Prompt
One part of the entries below is wanted: the lines from the one containing "none -> green round brick F8 level 1" through the one containing "none -> lime round brick G5 level 2". Write those out exactly and nothing else.

Dataset entries
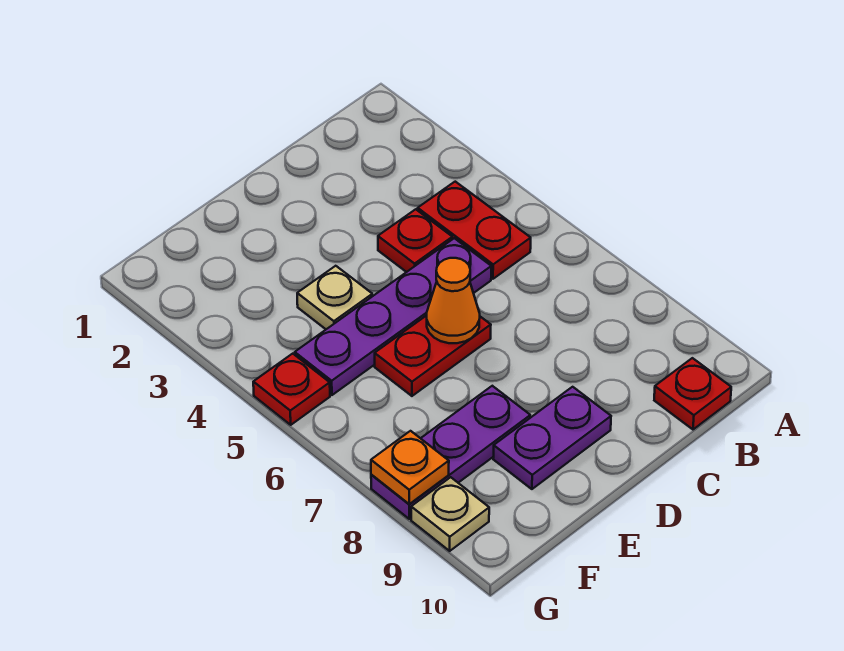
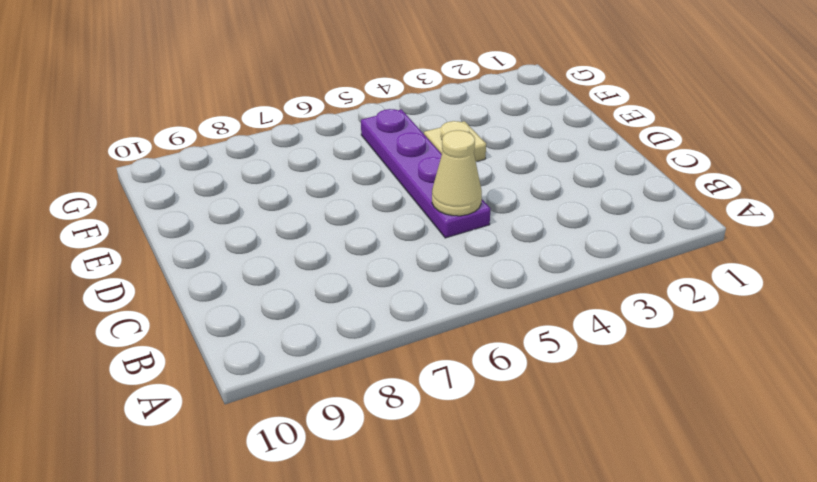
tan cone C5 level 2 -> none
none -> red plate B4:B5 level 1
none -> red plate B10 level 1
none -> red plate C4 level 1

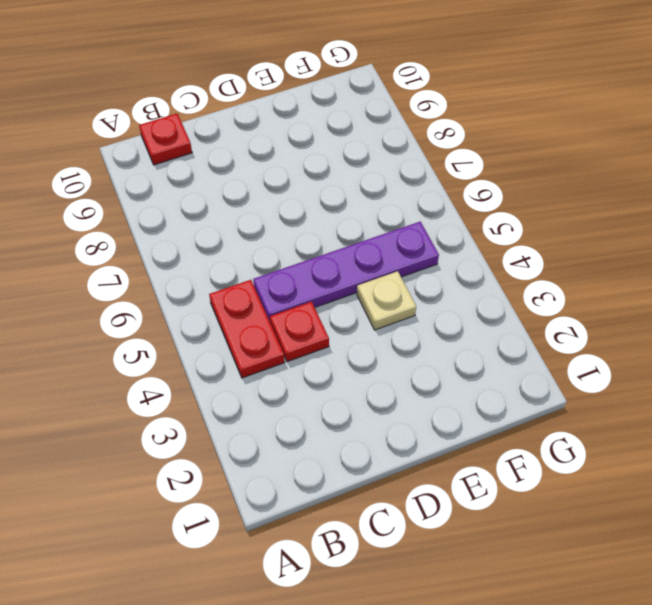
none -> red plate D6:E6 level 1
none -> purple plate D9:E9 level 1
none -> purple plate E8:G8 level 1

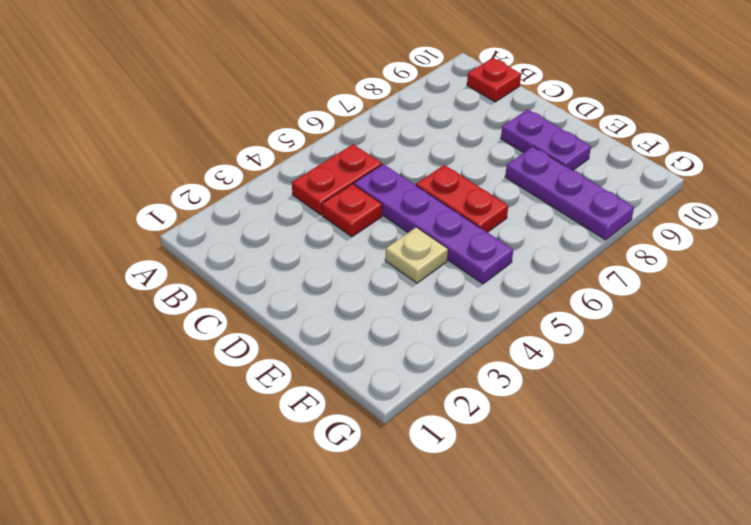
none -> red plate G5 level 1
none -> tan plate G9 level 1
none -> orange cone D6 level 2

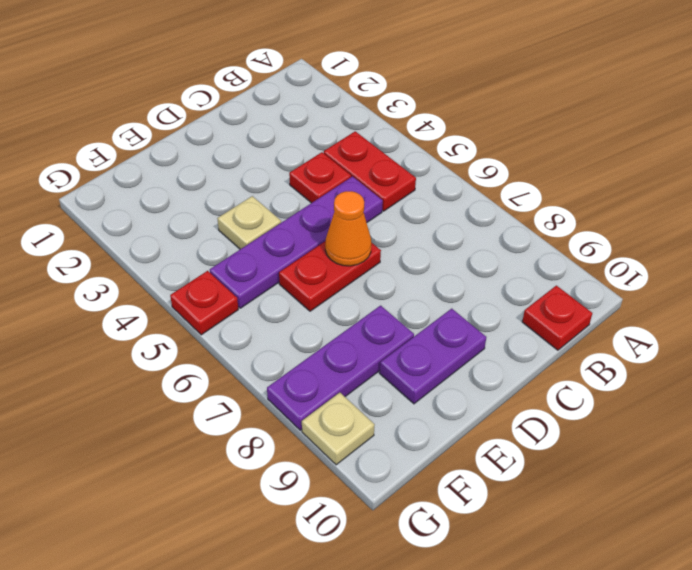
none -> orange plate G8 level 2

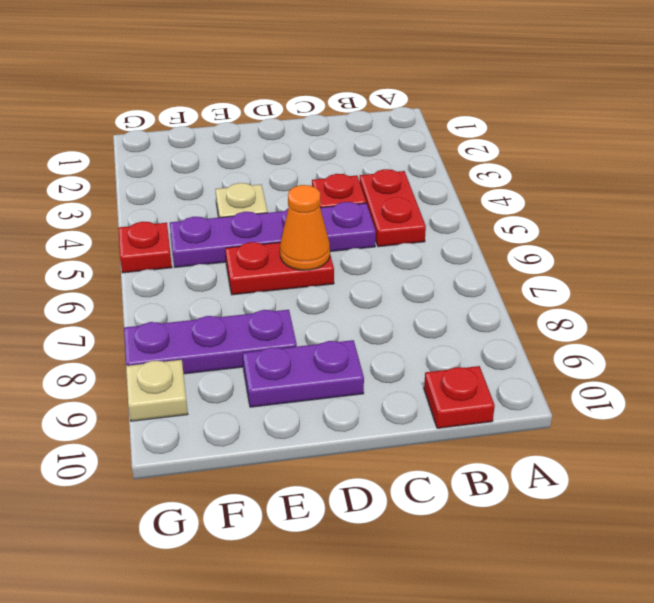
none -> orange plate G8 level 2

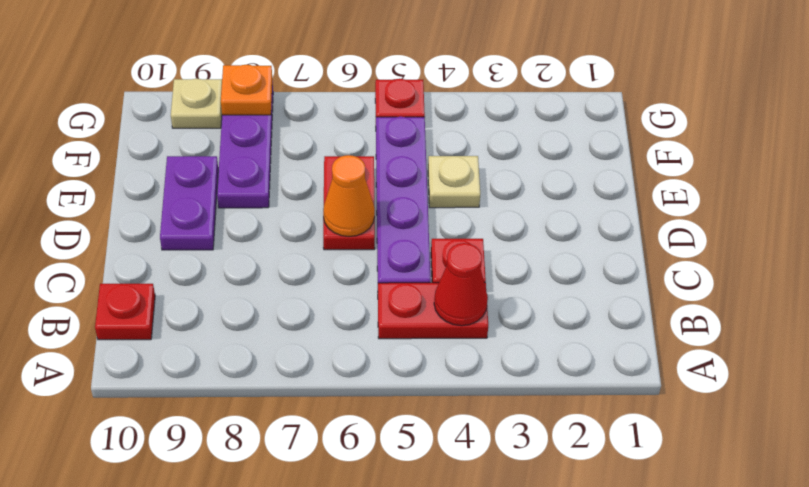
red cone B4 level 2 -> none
...
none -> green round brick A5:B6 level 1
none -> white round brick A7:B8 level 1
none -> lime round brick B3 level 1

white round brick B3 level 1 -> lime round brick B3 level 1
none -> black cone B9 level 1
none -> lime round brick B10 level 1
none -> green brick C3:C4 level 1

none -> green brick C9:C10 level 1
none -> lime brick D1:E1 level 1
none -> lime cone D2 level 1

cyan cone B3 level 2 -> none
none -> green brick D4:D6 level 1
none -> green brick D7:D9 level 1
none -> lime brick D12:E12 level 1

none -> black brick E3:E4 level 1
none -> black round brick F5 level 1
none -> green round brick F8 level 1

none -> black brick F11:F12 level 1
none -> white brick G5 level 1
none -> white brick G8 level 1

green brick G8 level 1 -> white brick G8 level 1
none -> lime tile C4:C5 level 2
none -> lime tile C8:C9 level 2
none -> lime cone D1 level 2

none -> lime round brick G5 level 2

Written response
none -> green round brick F8 level 1

none -> black brick F11:F12 level 1
none -> white brick G5 level 1
none -> white brick G8 level 1

green brick G8 level 1 -> white brick G8 level 1
none -> lime tile C4:C5 level 2
none -> lime tile C8:C9 level 2
none -> lime cone D1 level 2

none -> lime round brick G5 level 2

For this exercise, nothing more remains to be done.